-- Task input --
----

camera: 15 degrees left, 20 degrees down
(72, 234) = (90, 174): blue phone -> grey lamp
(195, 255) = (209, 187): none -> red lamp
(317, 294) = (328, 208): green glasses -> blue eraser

----

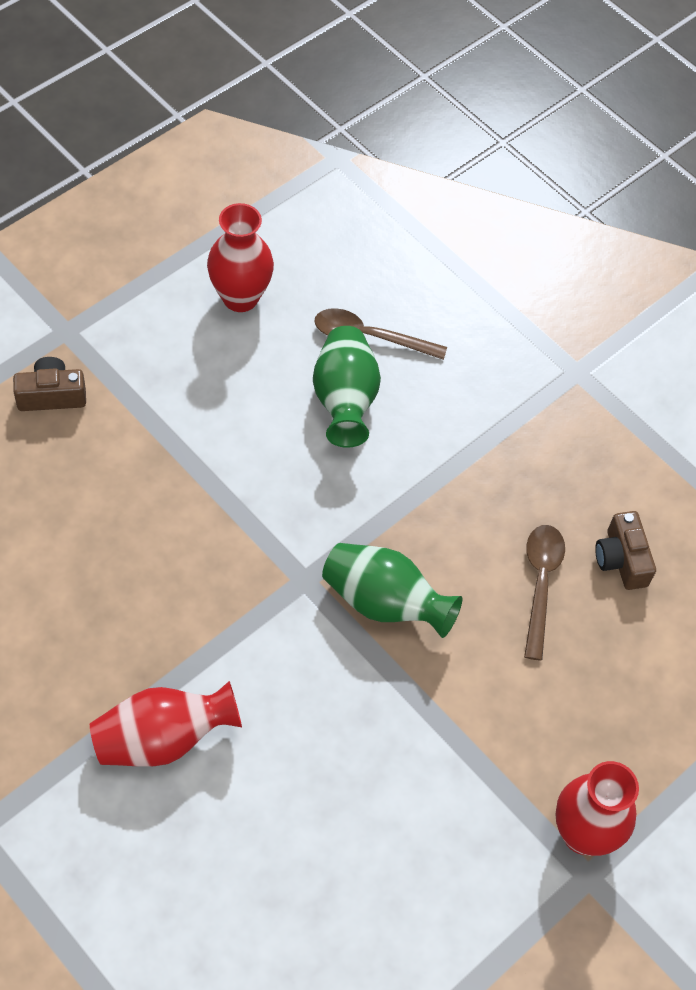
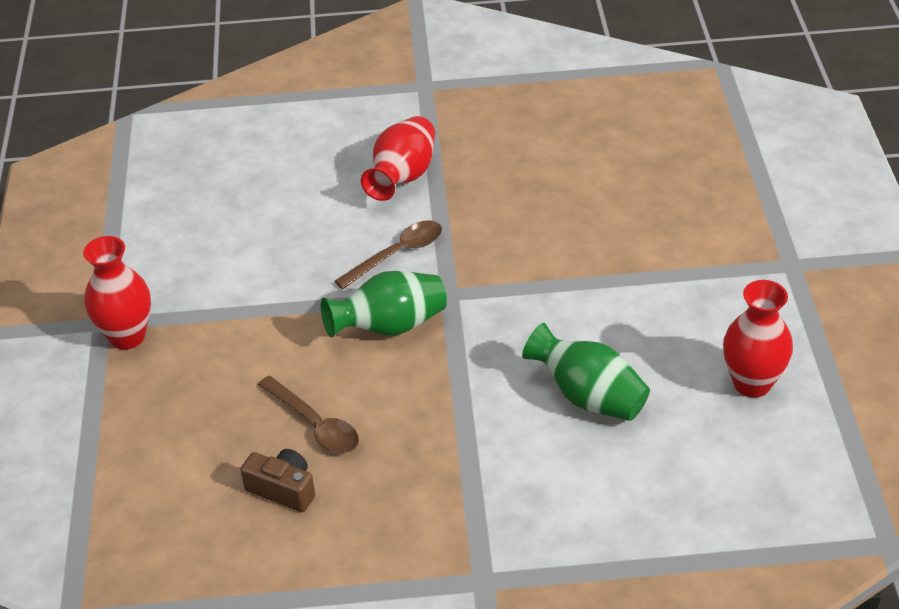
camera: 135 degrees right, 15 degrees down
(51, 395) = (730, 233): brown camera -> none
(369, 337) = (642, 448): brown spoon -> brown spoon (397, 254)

----

Above are the records; from them, give again exactly the lines from the one containing "camera: 135 degrees right, 15 degrees down" through the one containing "(369, 337) = (642, 448): brown", both included.

camera: 135 degrees right, 15 degrees down
(51, 395) = (730, 233): brown camera -> none
(369, 337) = (642, 448): brown spoon -> brown spoon (397, 254)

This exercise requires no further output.